DATASET EXCERPTS: Begin

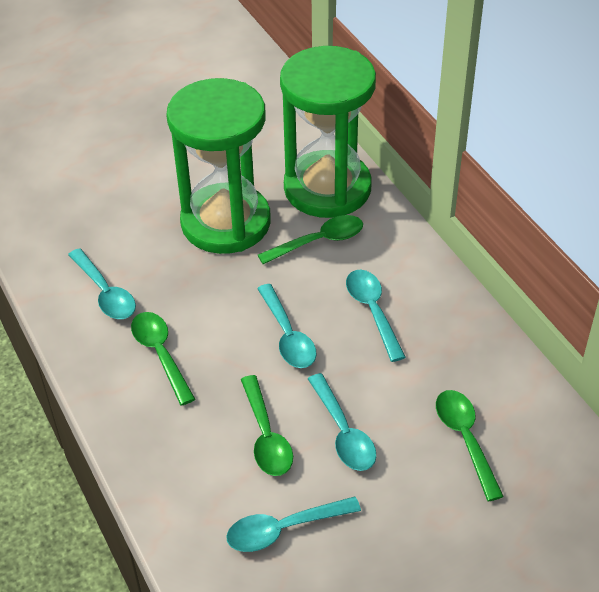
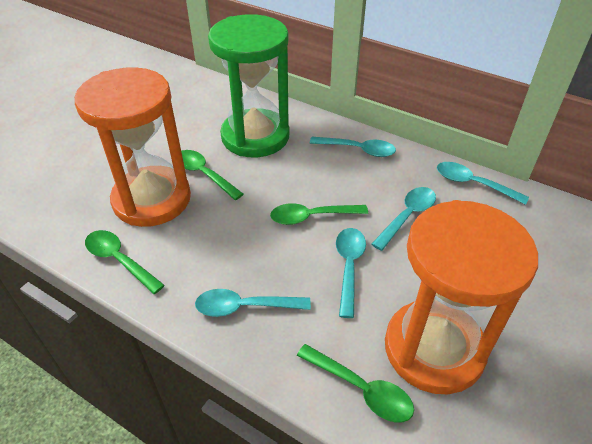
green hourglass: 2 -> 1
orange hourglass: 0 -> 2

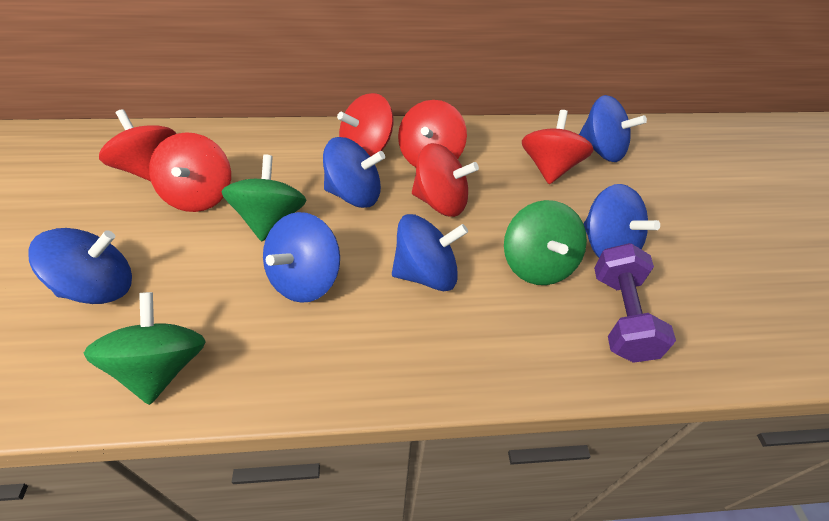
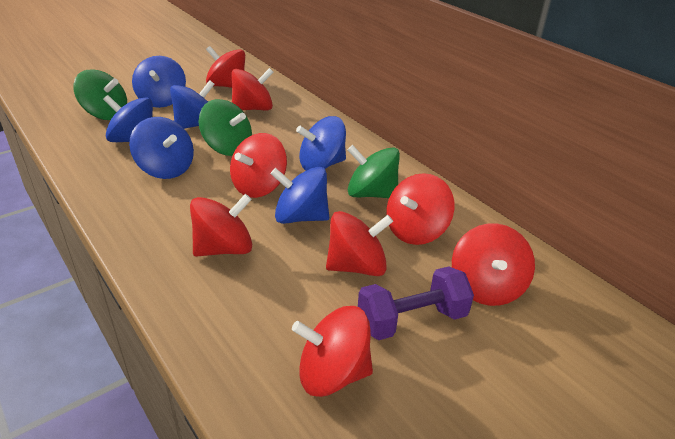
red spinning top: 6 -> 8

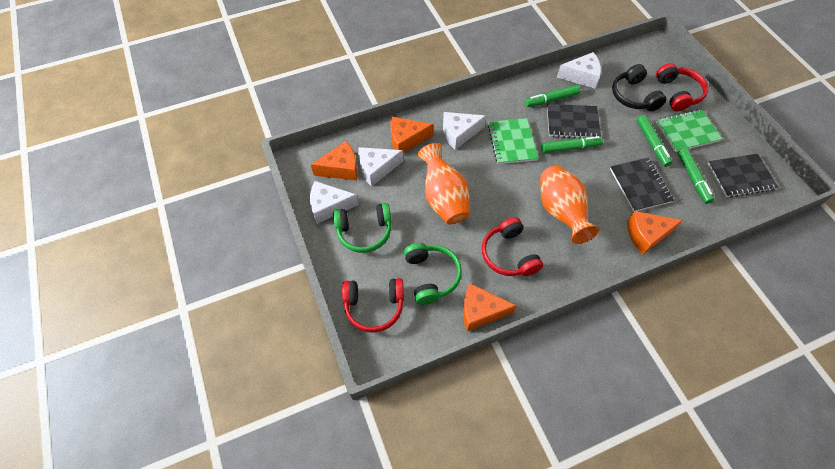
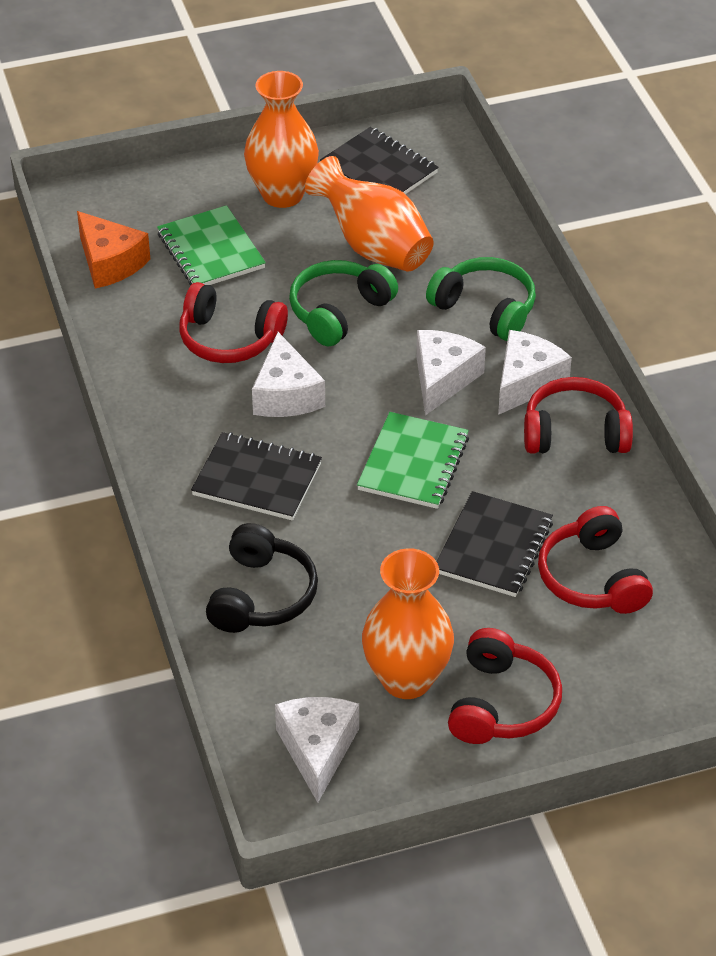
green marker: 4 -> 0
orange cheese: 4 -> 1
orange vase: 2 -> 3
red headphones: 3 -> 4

DATASET EXCERPTS: End
DATASET EXCERPTS: Begin

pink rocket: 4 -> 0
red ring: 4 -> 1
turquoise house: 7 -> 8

DATASET EXCERPTS: End
DATASET EXCERPTS: Begin

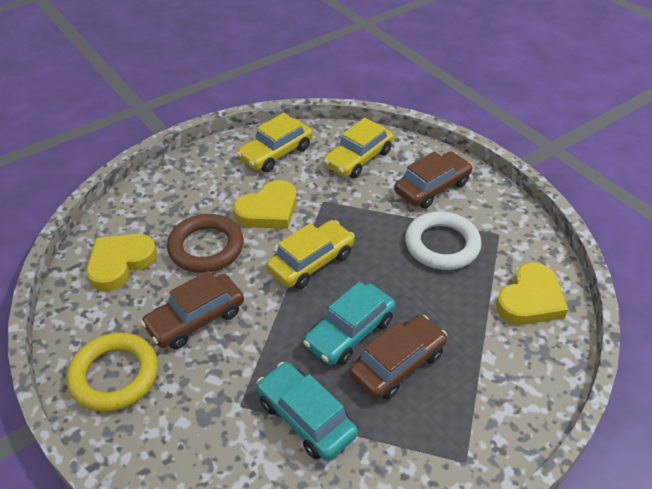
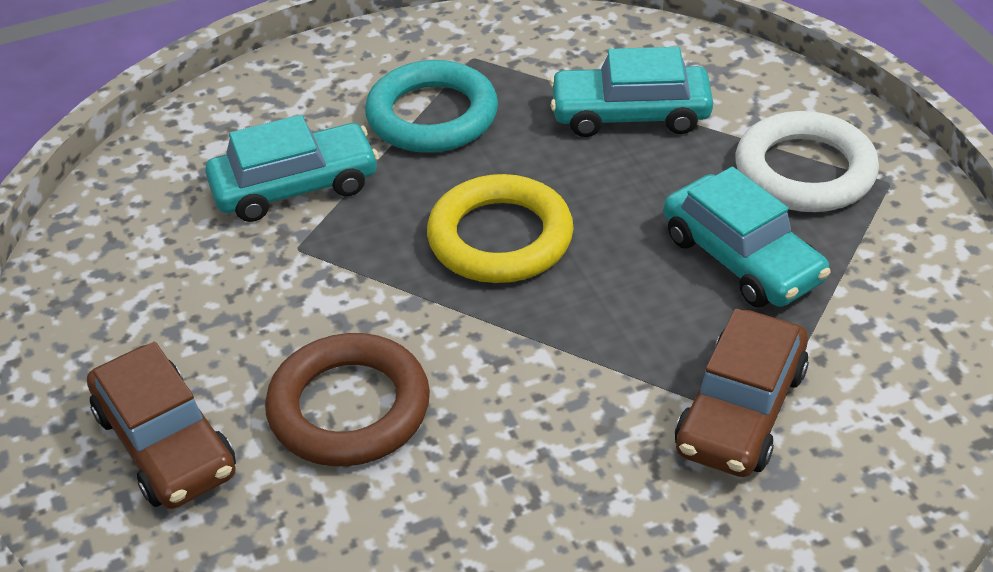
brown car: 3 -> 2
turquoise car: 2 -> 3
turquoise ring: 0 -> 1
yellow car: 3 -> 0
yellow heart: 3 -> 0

DATASET EXCERPTS: End

→ **TASK ITEM**
Among the records above, a stretch begins at the line containing "green marker: 4 -> 0" and ends at the line containing "red headphones: 3 -> 4". Restate that stretch word for word, and nothing else.

→ **TASK OUTPUT**
green marker: 4 -> 0
orange cheese: 4 -> 1
orange vase: 2 -> 3
red headphones: 3 -> 4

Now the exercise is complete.